[Coordinate-based object records]

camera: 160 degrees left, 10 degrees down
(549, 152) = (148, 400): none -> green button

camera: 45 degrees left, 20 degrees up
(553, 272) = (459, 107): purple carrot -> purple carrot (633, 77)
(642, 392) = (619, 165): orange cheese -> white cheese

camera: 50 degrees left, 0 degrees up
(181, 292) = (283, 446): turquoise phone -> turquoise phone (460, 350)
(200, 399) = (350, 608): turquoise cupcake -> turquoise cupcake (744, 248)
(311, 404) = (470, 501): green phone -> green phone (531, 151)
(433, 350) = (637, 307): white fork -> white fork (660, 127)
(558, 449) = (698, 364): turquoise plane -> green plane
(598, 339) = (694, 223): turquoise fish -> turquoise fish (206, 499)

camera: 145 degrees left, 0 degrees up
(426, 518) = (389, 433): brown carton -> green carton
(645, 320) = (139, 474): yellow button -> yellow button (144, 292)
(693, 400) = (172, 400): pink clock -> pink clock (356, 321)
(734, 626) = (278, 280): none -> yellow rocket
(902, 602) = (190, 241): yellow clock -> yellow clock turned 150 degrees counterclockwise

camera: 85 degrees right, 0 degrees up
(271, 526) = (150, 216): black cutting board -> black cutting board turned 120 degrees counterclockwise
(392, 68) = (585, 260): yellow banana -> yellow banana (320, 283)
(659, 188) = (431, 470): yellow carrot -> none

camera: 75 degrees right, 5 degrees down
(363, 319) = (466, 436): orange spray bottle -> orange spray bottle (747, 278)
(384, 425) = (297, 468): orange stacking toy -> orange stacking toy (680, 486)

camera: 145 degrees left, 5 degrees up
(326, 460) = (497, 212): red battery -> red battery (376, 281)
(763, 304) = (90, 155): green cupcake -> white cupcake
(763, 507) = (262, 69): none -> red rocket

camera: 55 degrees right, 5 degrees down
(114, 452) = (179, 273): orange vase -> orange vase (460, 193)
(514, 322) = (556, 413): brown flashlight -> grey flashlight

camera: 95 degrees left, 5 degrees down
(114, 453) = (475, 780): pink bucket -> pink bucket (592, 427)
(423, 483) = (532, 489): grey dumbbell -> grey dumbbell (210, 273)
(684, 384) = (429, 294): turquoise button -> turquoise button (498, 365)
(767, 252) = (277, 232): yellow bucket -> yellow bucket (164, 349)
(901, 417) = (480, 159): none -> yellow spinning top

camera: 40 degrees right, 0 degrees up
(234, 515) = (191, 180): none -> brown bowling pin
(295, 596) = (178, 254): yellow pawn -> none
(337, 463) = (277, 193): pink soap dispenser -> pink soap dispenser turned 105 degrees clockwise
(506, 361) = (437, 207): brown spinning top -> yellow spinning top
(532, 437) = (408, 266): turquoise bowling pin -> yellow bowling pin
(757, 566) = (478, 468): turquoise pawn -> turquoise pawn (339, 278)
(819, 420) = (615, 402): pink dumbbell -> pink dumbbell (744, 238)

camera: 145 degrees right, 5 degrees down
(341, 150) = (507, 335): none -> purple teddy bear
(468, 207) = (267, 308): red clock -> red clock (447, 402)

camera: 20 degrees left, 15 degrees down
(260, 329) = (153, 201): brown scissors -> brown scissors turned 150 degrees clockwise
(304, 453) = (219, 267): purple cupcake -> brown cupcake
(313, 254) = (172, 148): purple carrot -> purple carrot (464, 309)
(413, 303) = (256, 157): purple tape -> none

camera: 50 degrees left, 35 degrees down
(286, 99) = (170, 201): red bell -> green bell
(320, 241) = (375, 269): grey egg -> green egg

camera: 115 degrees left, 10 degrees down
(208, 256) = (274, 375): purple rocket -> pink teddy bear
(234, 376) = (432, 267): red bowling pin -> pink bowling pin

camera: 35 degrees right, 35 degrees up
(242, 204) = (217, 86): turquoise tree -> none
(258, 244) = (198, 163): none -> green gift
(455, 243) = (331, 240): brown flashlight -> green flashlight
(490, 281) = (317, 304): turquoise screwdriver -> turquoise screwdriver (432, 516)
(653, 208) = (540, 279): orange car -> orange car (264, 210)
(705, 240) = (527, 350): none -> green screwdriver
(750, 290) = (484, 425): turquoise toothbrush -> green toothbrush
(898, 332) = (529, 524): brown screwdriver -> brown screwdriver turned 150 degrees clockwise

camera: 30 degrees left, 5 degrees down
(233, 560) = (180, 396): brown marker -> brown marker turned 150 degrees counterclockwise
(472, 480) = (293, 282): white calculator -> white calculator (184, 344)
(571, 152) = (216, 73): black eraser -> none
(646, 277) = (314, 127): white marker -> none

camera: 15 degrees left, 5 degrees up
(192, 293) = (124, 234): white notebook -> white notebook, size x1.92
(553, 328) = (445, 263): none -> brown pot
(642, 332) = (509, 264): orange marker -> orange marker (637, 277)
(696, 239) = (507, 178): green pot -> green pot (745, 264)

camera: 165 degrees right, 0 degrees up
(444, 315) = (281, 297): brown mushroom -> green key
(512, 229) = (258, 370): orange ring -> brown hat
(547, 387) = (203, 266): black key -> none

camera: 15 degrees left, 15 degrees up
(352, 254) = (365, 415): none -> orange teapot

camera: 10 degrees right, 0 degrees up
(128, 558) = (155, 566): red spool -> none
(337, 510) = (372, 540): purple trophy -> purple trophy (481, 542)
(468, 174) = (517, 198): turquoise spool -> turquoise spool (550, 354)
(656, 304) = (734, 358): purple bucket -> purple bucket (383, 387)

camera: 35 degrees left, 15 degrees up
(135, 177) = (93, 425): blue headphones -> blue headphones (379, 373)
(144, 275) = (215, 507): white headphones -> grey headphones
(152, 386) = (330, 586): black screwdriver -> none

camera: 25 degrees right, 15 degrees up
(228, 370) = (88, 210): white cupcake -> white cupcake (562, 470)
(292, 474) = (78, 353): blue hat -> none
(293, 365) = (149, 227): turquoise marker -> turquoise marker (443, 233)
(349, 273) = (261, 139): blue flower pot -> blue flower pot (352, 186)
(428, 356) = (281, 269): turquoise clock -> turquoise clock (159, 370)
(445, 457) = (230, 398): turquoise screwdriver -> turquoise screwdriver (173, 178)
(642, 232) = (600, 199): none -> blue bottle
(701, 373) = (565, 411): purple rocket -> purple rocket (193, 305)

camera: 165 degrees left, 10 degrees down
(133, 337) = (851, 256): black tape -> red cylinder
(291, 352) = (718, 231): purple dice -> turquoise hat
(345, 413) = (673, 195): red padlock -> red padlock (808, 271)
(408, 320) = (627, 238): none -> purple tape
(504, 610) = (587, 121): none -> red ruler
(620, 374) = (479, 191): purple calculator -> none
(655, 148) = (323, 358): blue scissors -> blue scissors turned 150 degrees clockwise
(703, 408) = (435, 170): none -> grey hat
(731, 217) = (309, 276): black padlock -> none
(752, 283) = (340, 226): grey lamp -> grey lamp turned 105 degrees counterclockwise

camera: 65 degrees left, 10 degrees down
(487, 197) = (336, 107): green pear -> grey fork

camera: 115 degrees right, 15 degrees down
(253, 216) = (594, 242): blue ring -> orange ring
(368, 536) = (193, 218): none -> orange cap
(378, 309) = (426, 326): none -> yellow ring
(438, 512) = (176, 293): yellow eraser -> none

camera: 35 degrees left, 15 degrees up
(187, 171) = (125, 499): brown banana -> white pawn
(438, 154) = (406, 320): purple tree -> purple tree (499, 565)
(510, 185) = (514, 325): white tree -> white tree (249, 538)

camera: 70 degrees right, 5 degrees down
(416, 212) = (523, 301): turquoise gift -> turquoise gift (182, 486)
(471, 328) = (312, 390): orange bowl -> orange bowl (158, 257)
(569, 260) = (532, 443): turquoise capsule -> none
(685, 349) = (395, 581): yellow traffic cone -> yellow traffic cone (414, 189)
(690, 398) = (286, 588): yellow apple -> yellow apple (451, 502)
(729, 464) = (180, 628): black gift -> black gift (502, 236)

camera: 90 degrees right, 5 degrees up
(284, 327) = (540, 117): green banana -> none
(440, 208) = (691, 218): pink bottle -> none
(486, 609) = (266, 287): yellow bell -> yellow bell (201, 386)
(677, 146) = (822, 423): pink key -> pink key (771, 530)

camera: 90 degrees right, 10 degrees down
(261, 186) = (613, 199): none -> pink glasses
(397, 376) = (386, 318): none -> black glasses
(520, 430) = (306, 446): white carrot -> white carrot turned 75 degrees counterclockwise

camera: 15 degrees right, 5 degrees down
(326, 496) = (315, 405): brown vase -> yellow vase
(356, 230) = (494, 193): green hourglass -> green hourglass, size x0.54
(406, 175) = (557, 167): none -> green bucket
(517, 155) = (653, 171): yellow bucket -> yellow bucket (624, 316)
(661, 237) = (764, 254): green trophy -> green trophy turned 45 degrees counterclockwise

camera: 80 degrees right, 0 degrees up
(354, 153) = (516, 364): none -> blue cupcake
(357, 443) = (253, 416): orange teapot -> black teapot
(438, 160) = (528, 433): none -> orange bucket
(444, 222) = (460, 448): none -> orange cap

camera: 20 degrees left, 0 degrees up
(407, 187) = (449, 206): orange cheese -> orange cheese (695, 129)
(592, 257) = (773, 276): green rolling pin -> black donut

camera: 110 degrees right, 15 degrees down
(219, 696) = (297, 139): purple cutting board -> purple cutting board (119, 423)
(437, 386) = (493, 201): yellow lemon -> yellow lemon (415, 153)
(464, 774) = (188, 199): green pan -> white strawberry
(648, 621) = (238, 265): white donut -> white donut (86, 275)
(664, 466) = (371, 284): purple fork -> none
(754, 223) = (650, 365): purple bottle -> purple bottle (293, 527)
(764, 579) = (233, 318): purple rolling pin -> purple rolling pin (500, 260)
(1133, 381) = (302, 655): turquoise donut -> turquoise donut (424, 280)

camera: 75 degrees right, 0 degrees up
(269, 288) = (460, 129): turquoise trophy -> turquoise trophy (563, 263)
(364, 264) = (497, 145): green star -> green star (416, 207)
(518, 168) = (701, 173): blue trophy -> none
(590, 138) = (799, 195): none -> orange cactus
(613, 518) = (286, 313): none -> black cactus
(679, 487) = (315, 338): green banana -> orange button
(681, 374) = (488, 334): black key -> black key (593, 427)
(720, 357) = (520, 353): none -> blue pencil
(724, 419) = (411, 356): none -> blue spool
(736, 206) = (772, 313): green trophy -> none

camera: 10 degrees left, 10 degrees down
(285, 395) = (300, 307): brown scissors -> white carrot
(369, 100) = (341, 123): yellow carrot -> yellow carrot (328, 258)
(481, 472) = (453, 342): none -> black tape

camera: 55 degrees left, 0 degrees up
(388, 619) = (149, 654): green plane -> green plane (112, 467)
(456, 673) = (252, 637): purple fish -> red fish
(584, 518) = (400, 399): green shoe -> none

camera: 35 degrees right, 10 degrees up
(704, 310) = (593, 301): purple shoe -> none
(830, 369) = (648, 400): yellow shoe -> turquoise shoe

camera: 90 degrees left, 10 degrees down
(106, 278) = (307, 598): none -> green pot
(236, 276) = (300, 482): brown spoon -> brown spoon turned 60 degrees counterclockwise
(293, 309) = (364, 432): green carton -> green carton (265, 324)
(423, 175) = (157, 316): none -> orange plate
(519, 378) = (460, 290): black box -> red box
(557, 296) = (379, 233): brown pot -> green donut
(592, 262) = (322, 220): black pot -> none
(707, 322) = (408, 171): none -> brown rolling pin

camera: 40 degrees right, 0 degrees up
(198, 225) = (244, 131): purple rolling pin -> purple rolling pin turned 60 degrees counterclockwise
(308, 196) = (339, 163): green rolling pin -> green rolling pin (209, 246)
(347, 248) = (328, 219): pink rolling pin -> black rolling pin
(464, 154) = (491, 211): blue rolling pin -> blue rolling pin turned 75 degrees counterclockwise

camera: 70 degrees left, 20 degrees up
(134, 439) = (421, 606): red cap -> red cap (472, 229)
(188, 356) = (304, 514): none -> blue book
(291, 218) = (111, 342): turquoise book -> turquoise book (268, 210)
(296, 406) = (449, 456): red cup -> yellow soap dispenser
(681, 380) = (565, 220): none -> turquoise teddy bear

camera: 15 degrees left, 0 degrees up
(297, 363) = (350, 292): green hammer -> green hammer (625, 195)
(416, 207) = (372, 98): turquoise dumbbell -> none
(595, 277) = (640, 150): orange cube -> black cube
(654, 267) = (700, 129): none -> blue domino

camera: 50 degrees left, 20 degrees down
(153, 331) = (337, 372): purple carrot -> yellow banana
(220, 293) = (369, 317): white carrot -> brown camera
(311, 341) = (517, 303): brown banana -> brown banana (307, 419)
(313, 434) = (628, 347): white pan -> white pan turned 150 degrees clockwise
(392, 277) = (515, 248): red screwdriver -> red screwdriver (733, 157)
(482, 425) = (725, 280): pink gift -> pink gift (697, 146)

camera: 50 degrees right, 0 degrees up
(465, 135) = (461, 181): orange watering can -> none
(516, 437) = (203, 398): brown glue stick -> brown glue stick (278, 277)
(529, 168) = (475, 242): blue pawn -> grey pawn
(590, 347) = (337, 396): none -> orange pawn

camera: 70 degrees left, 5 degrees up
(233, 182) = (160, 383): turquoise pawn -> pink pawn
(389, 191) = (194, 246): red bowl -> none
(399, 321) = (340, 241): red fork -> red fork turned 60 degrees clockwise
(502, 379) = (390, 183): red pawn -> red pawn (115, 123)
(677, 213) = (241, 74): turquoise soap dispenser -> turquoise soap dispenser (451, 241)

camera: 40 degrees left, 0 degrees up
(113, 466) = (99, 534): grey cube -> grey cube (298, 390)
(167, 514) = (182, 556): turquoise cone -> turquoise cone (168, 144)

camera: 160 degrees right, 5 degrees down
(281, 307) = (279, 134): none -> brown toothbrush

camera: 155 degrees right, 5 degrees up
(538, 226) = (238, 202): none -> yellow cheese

§ To-do item:
From the very first line of the records down to the line with "camera: 50 degrees left, 0 degrees up", please write out each line exactly, including both ends and no other lines.

§ Answer section:
camera: 160 degrees left, 10 degrees down
(549, 152) = (148, 400): none -> green button

camera: 45 degrees left, 20 degrees up
(553, 272) = (459, 107): purple carrot -> purple carrot (633, 77)
(642, 392) = (619, 165): orange cheese -> white cheese

camera: 50 degrees left, 0 degrees up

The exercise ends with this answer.